» **Exercise description**
The copy should begin at the line containing "R13: 47k (SCL, VA) -> 7.5k (SCL, VA)" and end with the last line below, every line exact and no picture included.

----- Supplied material -----

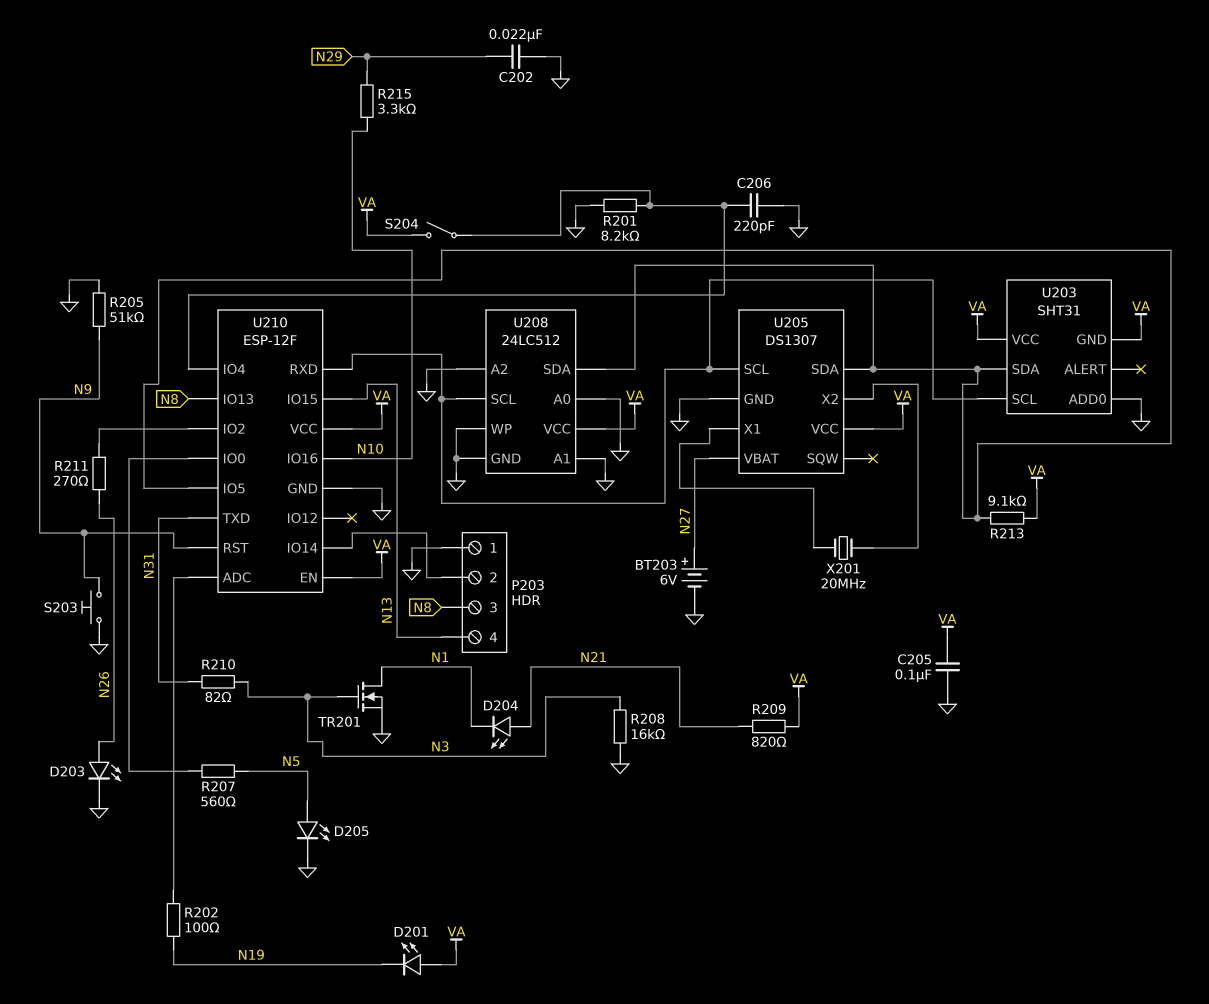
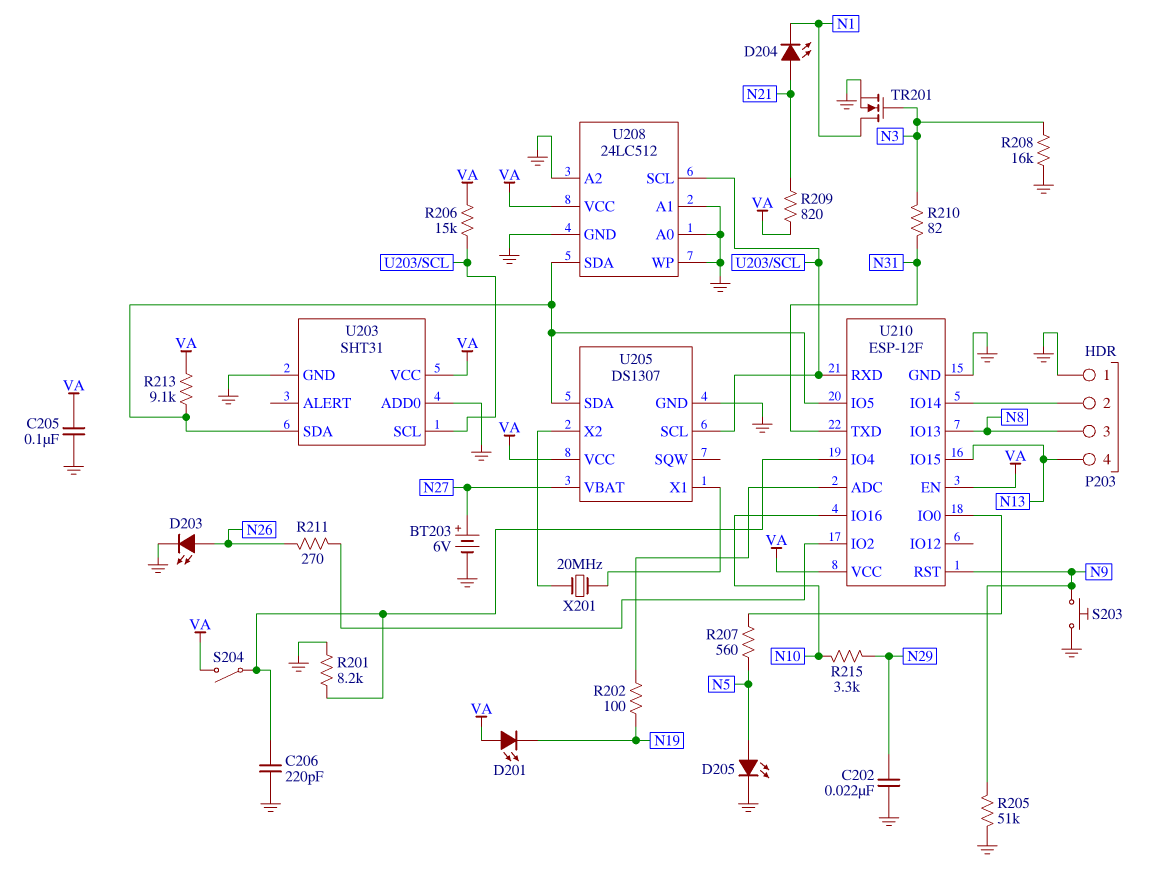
R206: none -> 15k (U203/SCL, VA)
U203 pin GND: VA -> GND

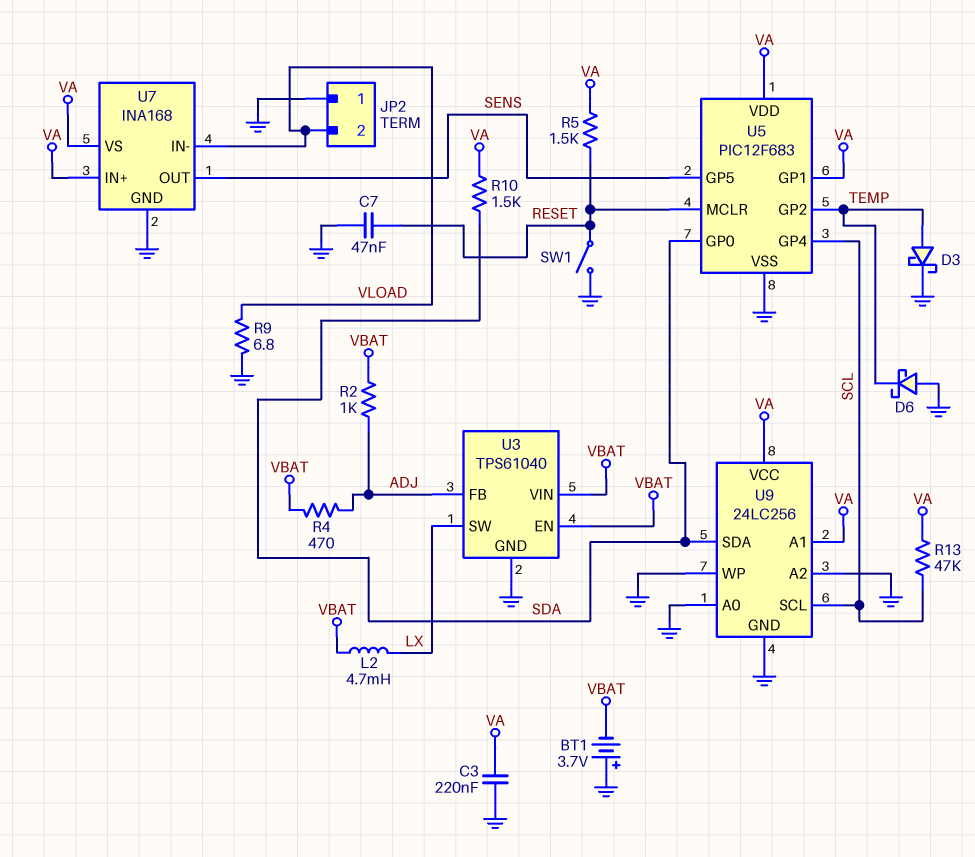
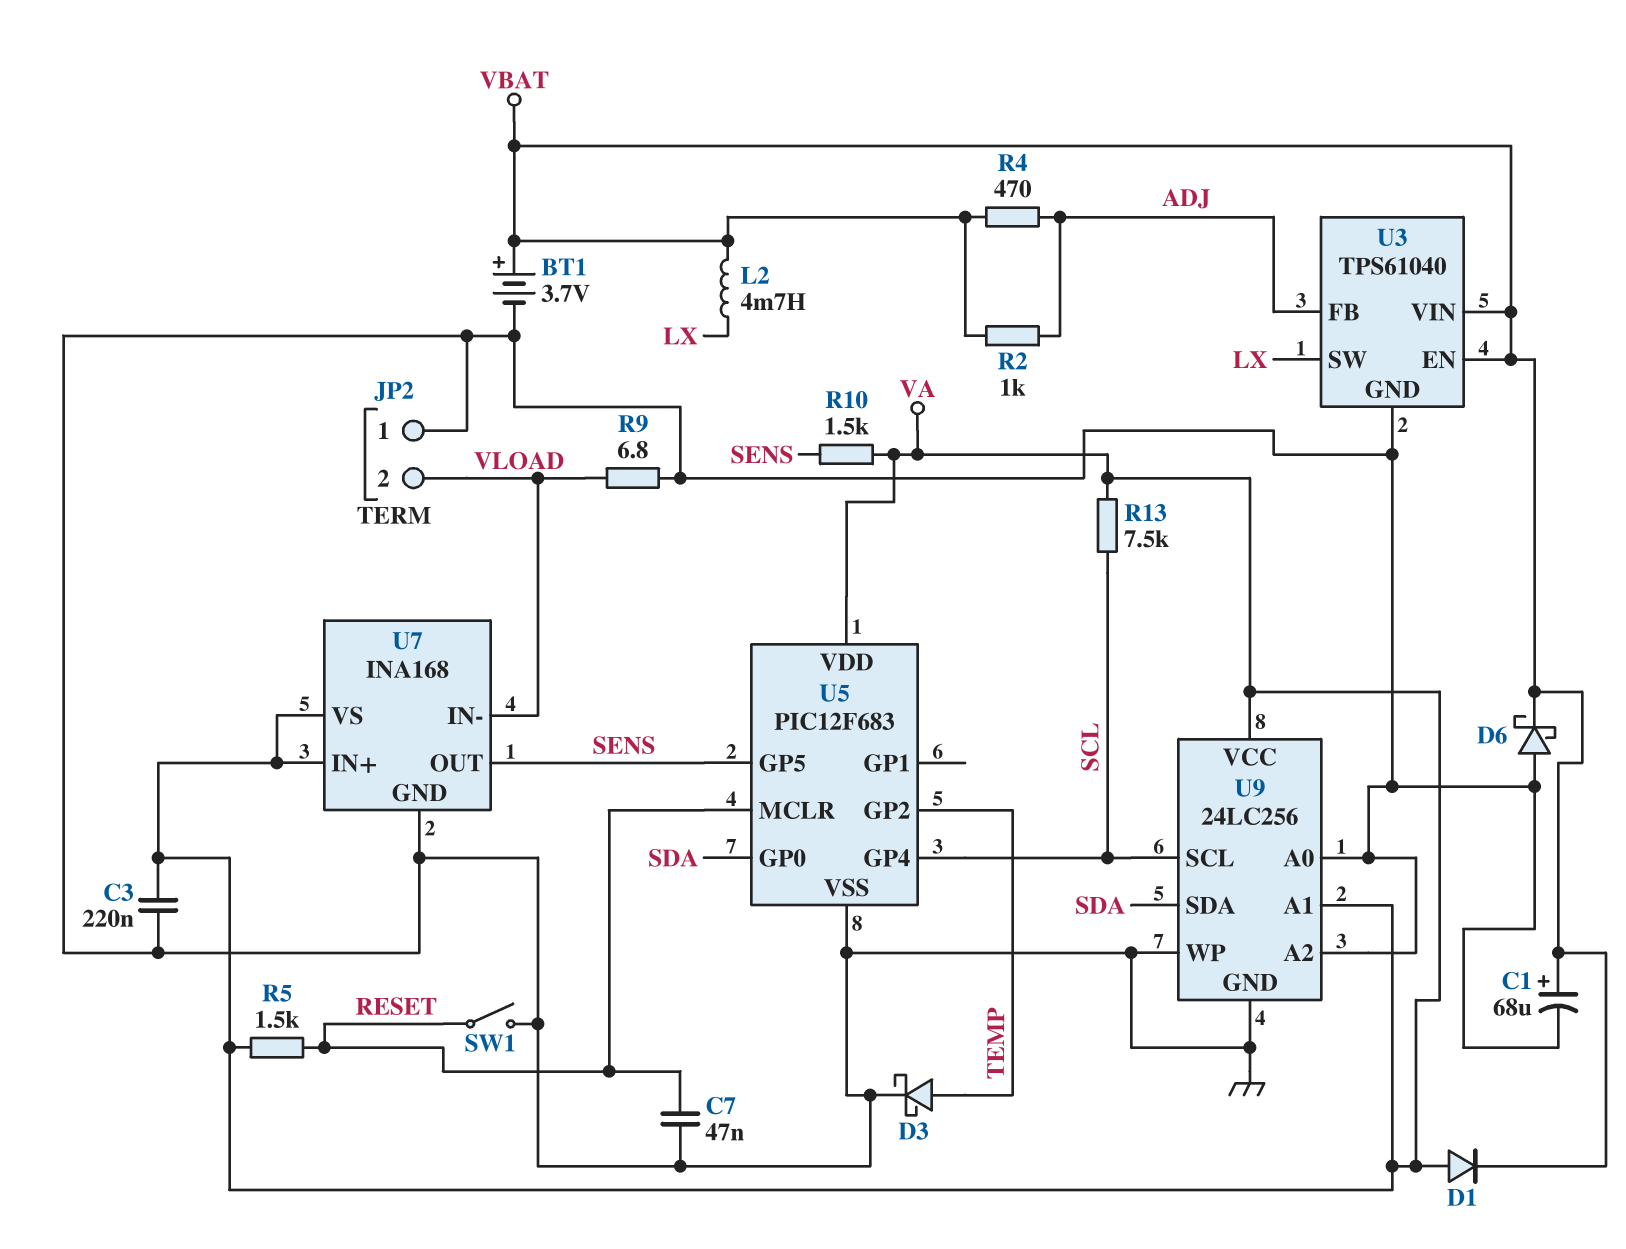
BT1: 3.7V (plus GND, minus VBAT) -> 3.7V (plus VBAT, minus GND)
C1: none -> 68uF (plus VBAT, minus GND)
D1: none -> diode (A VA, K VBAT)
D6: schottky (A GND, K TEMP) -> schottky (A GND, K VBAT)
R10: 1.5k (SDA, VA) -> 1.5k (SENS, VA)
R13: 47k (SCL, VA) -> 7.5k (SCL, VA)
U5 pin GP1: VA -> none

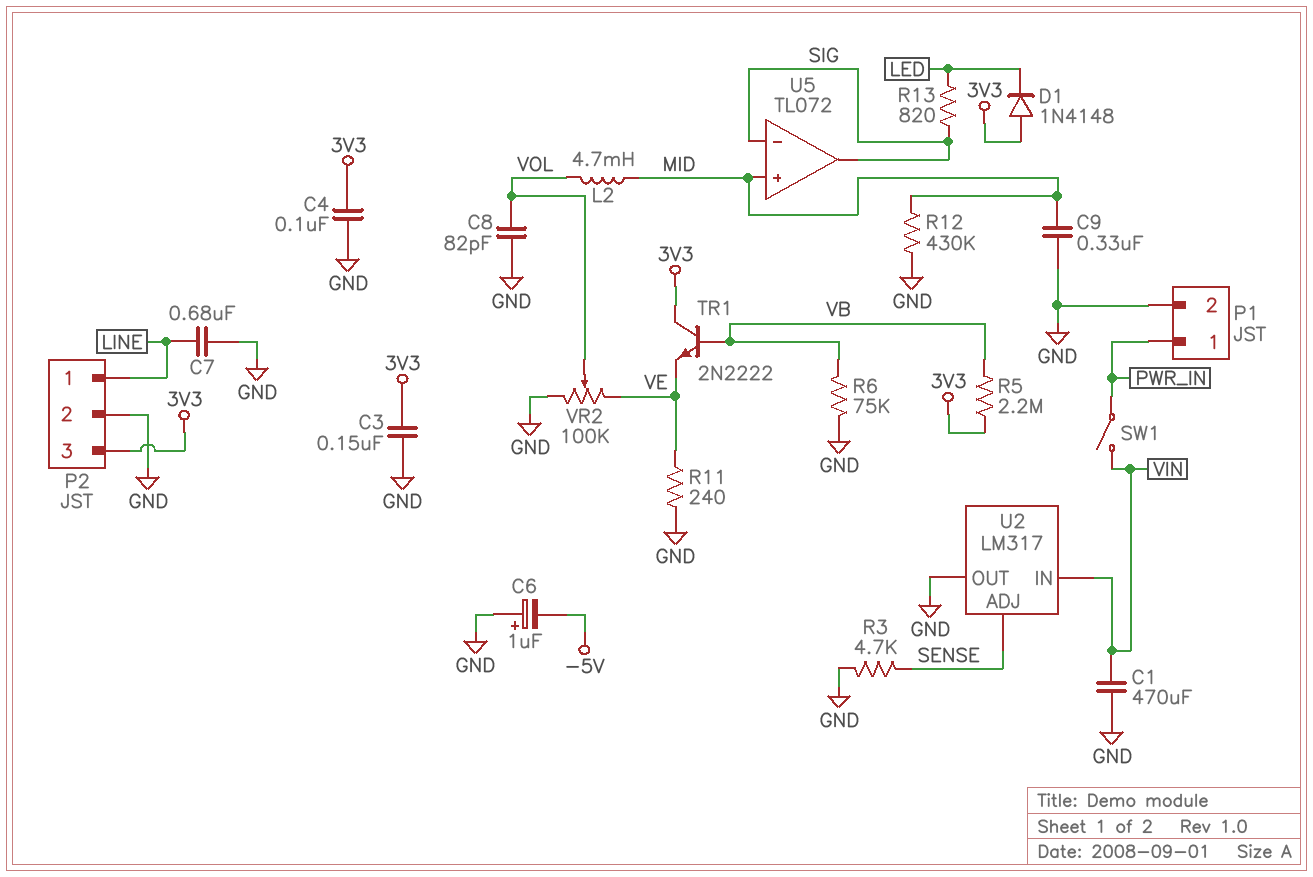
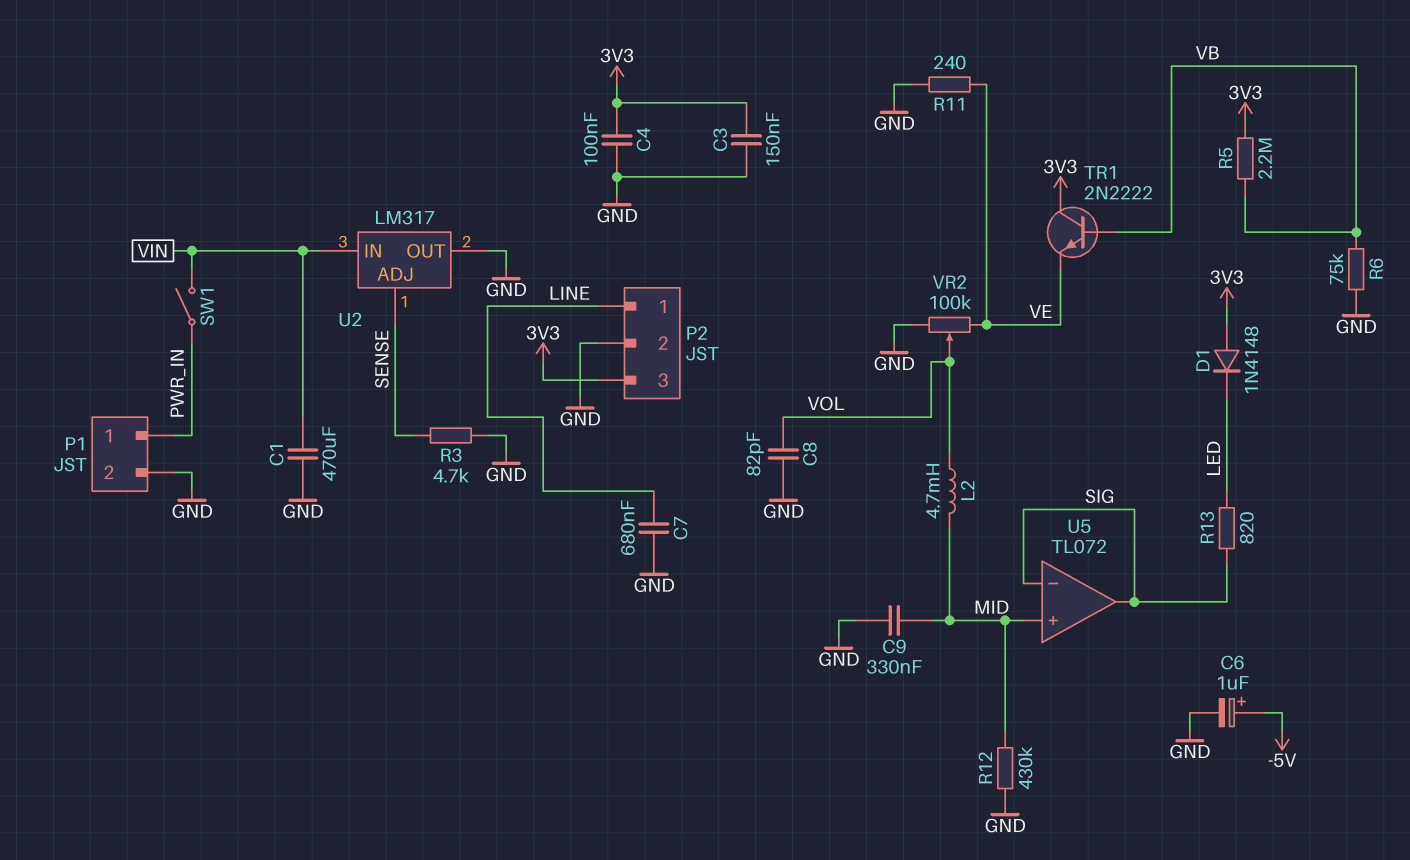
C6: 1uF (plus GND, minus -5V) -> 1uF (plus -5V, minus GND)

-----

» **Output for this exercise**
R13: 47k (SCL, VA) -> 7.5k (SCL, VA)
U5 pin GP1: VA -> none

C6: 1uF (plus GND, minus -5V) -> 1uF (plus -5V, minus GND)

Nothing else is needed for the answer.